> **EXERCISE DETAILS**:
Print every line below exactly as written, but leave the pictures behind.

Scene images with change listings
++++++++++++++++++++

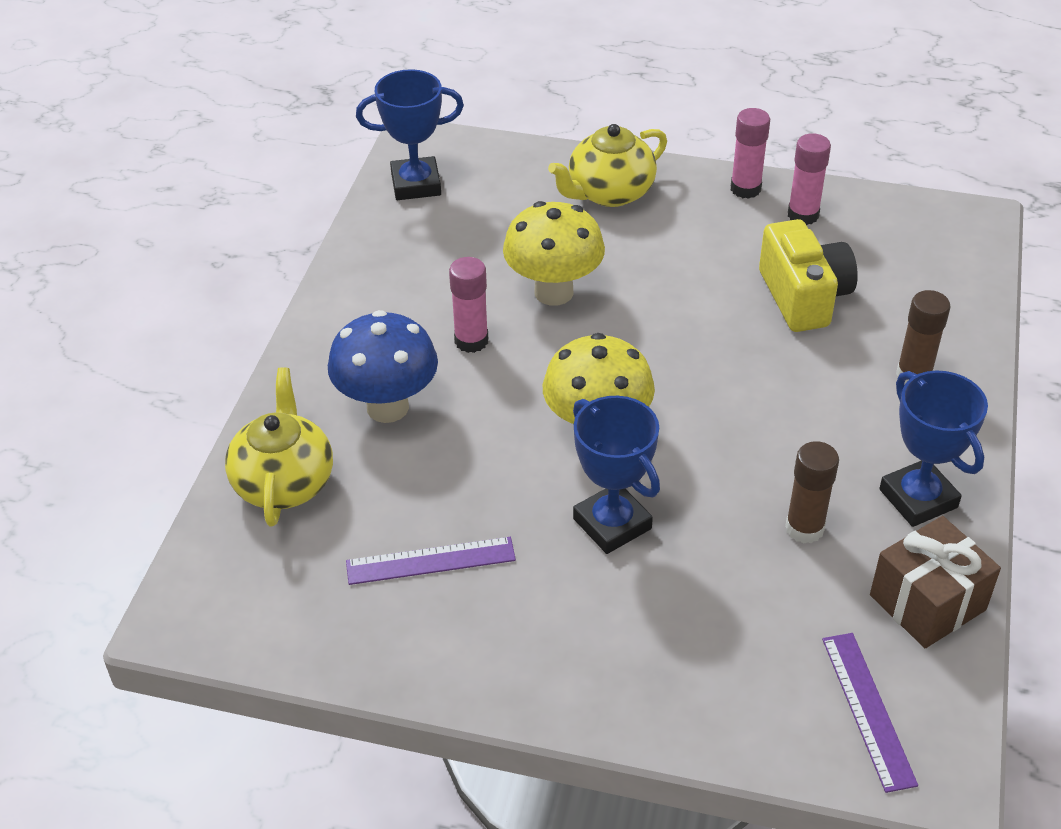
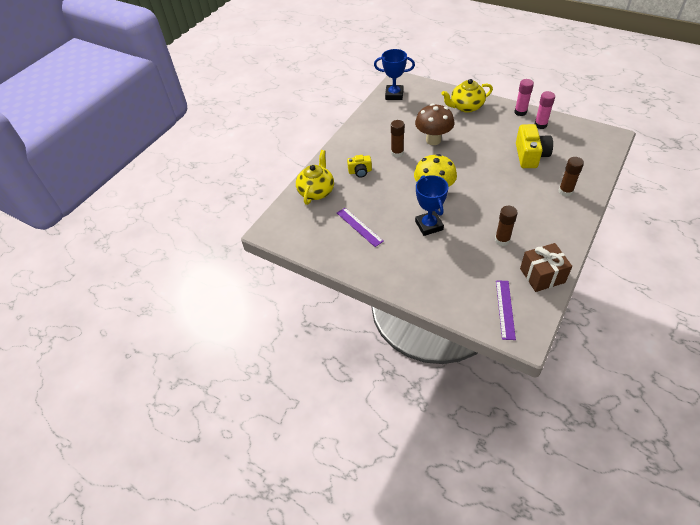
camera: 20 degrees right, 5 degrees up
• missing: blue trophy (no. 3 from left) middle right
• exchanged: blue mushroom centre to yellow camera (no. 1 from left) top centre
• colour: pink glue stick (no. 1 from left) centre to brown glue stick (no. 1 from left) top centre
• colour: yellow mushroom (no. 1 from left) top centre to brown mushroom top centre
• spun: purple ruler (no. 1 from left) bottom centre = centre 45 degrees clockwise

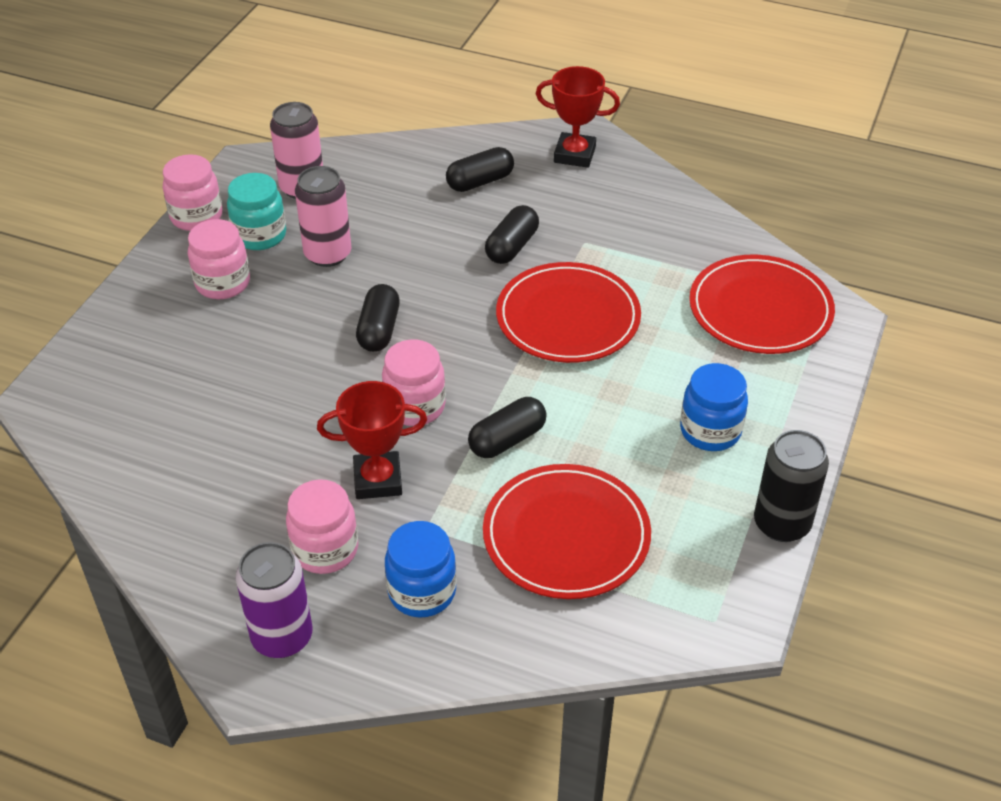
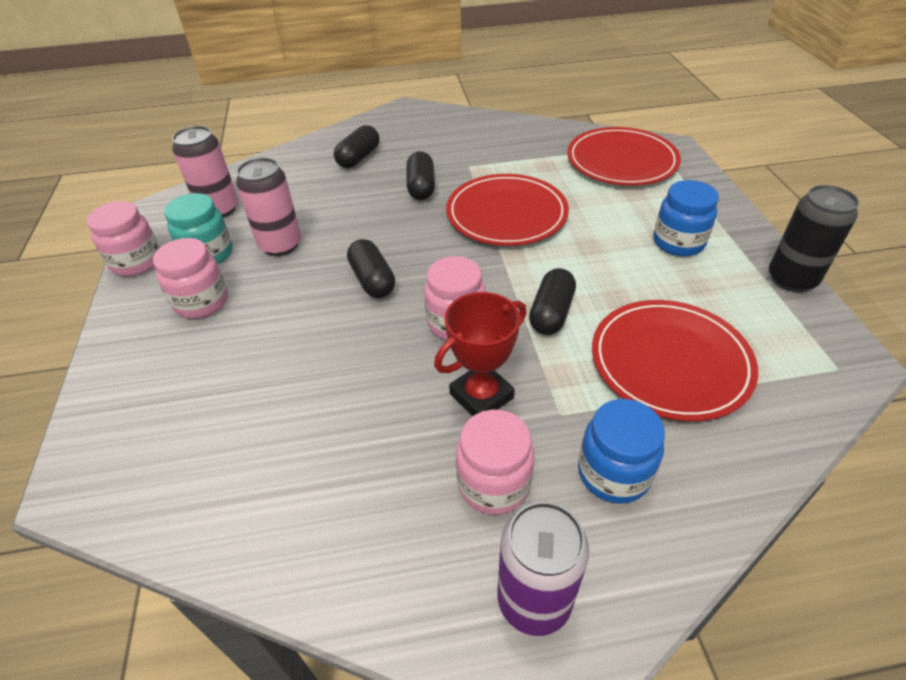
camera: 30 degrees left, 0 degrees up
• missing: red trophy (no. 2 from left) top centre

++++++++++++++++++++

> **THE ANSWER**:
camera: 20 degrees right, 5 degrees up
• missing: blue trophy (no. 3 from left) middle right
• exchanged: blue mushroom centre to yellow camera (no. 1 from left) top centre
• colour: pink glue stick (no. 1 from left) centre to brown glue stick (no. 1 from left) top centre
• colour: yellow mushroom (no. 1 from left) top centre to brown mushroom top centre
• spun: purple ruler (no. 1 from left) bottom centre = centre 45 degrees clockwise

camera: 30 degrees left, 0 degrees up
• missing: red trophy (no. 2 from left) top centre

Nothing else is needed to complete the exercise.